ASSIGNMENT: From the first line to the last, output the data exactly as it stands, minus its pictures.

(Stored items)
^^^^^^^^
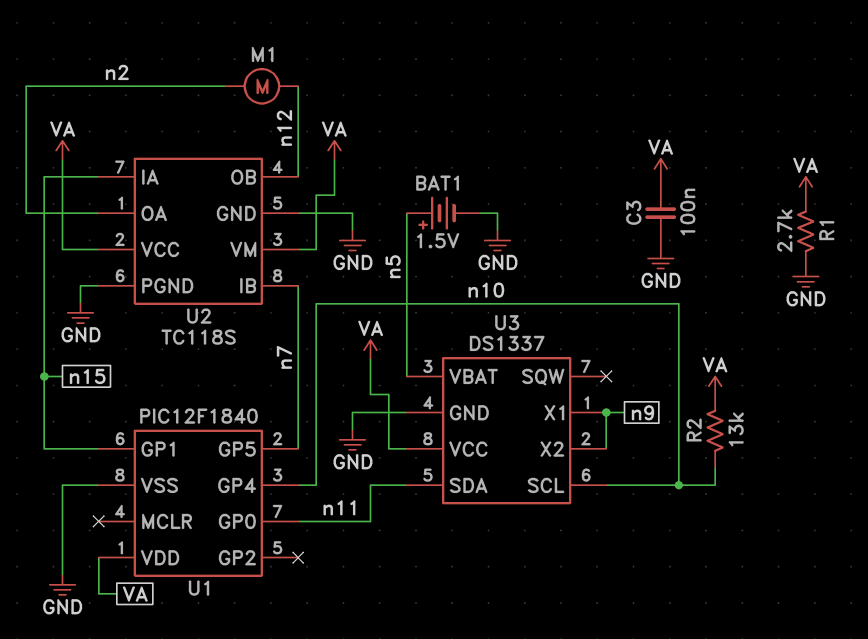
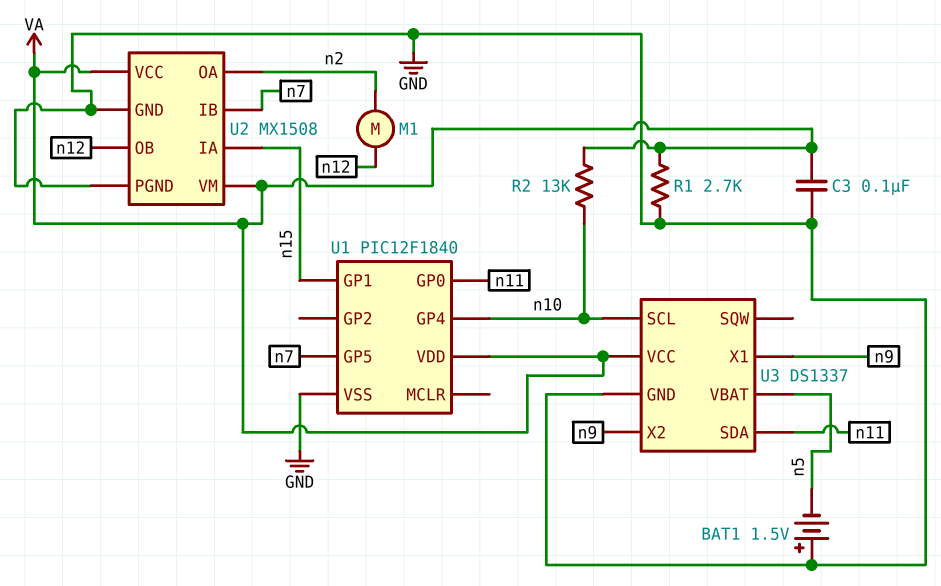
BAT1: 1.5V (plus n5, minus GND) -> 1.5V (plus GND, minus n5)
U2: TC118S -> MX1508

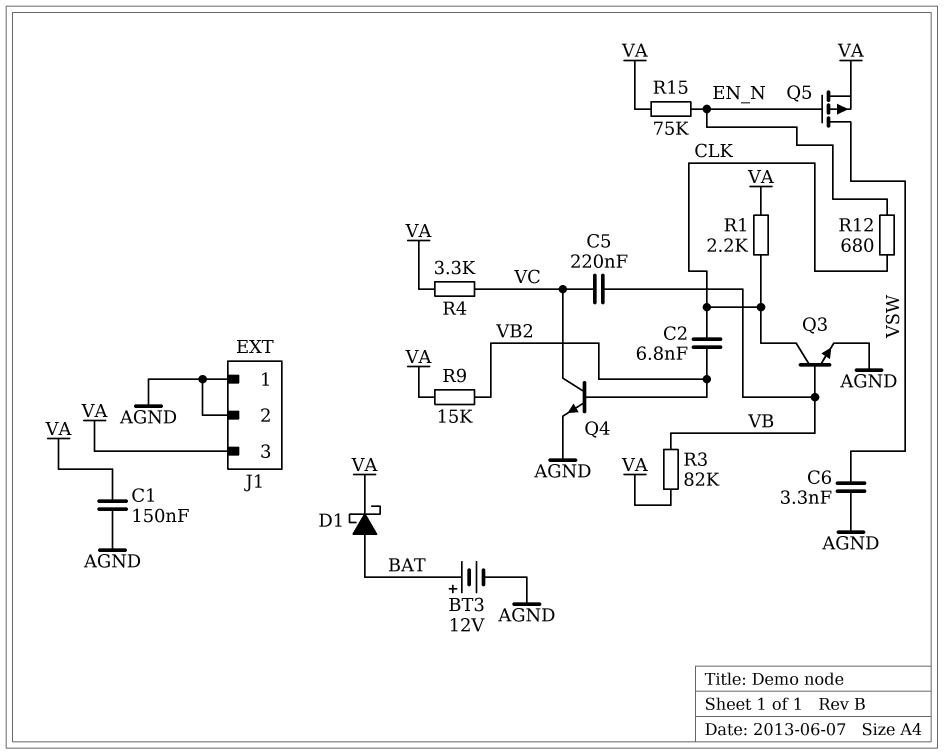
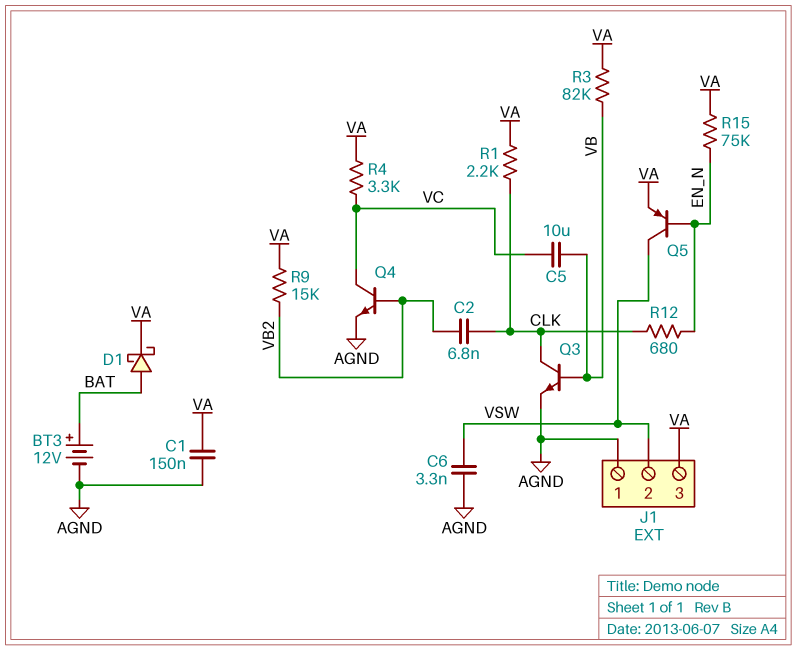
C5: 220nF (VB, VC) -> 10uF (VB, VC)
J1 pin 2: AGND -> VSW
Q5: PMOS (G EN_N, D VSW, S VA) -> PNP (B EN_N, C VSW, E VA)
^^^^^^^^
ANSWER TO THE EXERCISE:
BAT1: 1.5V (plus n5, minus GND) -> 1.5V (plus GND, minus n5)
U2: TC118S -> MX1508

C5: 220nF (VB, VC) -> 10uF (VB, VC)
J1 pin 2: AGND -> VSW
Q5: PMOS (G EN_N, D VSW, S VA) -> PNP (B EN_N, C VSW, E VA)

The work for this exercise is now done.